**What to work on**
Filter the entries down to the lines containing "boat", and copy those lines.

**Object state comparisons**

#####

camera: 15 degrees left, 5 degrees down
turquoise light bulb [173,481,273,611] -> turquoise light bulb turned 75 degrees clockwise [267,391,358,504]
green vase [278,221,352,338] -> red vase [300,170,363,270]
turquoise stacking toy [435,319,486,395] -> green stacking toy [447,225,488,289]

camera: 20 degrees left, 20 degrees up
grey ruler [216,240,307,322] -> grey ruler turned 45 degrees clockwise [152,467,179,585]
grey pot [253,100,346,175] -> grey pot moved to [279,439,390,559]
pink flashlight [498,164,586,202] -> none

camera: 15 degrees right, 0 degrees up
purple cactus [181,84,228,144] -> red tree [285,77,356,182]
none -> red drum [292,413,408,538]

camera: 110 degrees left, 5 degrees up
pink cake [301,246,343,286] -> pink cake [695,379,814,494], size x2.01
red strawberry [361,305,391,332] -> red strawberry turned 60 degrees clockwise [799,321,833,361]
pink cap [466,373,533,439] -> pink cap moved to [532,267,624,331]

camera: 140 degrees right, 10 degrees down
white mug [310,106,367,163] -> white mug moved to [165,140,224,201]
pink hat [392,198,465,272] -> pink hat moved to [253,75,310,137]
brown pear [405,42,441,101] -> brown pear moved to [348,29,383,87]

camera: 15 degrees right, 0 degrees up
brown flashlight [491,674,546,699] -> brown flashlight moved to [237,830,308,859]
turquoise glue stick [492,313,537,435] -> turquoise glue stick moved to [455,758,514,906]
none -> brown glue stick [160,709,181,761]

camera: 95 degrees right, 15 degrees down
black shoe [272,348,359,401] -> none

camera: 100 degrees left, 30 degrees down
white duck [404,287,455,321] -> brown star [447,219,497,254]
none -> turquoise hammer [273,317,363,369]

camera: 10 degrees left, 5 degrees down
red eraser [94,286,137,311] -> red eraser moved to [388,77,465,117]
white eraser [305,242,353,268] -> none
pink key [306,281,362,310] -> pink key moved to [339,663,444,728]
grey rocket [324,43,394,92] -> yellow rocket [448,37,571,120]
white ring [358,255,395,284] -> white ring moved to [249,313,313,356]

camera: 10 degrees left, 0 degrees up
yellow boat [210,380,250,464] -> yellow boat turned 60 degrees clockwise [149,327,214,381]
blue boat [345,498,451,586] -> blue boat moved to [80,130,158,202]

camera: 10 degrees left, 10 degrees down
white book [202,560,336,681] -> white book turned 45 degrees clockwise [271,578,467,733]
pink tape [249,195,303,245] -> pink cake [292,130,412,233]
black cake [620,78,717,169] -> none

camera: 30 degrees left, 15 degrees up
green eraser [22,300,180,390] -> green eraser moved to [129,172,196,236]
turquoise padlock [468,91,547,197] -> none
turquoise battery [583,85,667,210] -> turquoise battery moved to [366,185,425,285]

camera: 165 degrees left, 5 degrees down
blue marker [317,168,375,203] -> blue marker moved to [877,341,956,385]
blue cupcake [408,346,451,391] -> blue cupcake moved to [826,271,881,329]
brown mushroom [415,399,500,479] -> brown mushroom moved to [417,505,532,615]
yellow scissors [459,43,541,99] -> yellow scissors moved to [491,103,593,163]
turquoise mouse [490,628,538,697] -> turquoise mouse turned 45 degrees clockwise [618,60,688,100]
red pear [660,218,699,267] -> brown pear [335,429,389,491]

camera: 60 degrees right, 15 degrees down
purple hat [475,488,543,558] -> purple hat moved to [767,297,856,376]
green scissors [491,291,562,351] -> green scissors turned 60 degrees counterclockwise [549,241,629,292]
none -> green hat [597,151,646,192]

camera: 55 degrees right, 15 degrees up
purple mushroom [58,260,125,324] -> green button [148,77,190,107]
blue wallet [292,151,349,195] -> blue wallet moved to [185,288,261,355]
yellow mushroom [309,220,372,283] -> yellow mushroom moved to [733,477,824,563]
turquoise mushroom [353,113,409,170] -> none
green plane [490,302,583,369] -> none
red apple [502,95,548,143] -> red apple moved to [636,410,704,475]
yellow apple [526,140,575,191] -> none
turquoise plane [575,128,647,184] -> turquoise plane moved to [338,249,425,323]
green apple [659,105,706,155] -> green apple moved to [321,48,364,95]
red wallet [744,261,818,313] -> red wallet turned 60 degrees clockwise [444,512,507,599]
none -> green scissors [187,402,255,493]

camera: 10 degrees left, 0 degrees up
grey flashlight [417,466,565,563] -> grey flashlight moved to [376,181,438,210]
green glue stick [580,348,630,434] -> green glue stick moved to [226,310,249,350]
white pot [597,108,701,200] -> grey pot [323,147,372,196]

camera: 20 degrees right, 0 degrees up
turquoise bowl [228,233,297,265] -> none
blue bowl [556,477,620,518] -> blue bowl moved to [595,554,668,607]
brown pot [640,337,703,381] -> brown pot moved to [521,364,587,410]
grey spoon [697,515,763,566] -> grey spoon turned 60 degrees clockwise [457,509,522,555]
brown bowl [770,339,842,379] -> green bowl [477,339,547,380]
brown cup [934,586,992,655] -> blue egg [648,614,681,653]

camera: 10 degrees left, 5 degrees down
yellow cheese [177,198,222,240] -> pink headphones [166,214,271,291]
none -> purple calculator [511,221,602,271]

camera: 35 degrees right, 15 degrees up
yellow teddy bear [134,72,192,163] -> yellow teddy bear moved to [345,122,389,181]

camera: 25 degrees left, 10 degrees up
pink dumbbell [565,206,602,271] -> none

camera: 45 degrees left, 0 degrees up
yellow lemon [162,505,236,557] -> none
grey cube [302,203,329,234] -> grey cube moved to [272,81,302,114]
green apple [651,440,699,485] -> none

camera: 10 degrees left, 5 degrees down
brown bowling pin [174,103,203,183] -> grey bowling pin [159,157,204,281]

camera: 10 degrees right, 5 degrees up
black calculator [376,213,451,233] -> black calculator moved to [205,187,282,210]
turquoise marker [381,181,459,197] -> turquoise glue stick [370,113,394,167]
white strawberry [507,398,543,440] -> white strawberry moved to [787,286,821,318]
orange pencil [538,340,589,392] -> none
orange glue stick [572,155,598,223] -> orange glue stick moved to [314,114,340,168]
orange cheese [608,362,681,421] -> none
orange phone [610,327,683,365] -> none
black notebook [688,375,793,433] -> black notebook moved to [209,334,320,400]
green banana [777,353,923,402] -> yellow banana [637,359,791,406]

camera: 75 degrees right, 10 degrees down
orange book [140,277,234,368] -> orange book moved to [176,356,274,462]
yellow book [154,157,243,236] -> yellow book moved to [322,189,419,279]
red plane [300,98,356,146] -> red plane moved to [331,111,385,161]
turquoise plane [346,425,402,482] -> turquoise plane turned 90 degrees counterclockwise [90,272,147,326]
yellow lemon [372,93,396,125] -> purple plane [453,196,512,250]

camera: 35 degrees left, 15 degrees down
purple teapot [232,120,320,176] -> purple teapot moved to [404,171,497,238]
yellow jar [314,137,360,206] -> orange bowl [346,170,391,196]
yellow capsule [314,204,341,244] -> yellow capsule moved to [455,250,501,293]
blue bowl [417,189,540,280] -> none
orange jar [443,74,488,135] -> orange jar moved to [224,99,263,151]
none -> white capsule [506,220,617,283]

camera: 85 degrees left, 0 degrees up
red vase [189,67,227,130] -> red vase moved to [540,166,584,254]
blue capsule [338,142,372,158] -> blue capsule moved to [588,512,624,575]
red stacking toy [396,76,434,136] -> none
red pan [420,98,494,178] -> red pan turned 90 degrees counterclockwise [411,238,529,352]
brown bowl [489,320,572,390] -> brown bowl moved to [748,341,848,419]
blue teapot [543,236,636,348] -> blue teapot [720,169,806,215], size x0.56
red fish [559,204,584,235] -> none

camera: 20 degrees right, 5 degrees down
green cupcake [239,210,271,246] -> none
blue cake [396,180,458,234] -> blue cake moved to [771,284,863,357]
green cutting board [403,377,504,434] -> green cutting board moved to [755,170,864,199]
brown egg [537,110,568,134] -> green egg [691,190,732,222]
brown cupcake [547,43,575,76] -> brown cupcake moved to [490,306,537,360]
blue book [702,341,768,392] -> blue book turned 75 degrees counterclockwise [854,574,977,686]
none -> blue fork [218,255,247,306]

#####

**Written answer**
yellow boat [210,380,250,464] -> yellow boat turned 60 degrees clockwise [149,327,214,381]
blue boat [345,498,451,586] -> blue boat moved to [80,130,158,202]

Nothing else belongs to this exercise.